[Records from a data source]

|---|

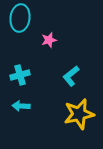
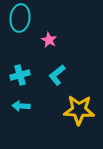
pink star: rotated 28 degrees counterclockwise
cyan L-shape: moved 14 px left, 1 px up
yellow star: moved 4 px up; rotated 16 degrees clockwise
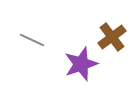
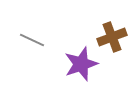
brown cross: rotated 16 degrees clockwise
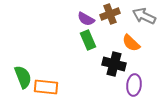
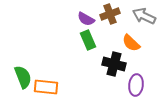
purple ellipse: moved 2 px right
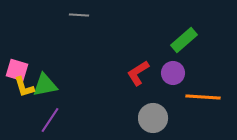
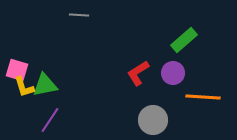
gray circle: moved 2 px down
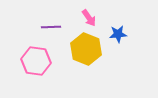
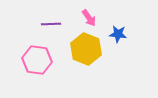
purple line: moved 3 px up
blue star: rotated 12 degrees clockwise
pink hexagon: moved 1 px right, 1 px up
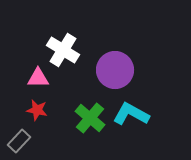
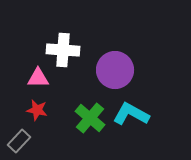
white cross: rotated 28 degrees counterclockwise
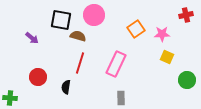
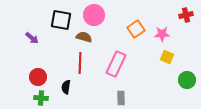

|---|

#### [Work request]
Your answer should consist solely of the lines from the one with "gray circle: moved 2 px down" through the last line of the entries, restated word for word, with the pictures omitted.

#### [Solved exercise]
gray circle: moved 2 px down
purple line: moved 3 px up
blue star: rotated 12 degrees clockwise
pink hexagon: moved 1 px right, 1 px up
white cross: rotated 28 degrees counterclockwise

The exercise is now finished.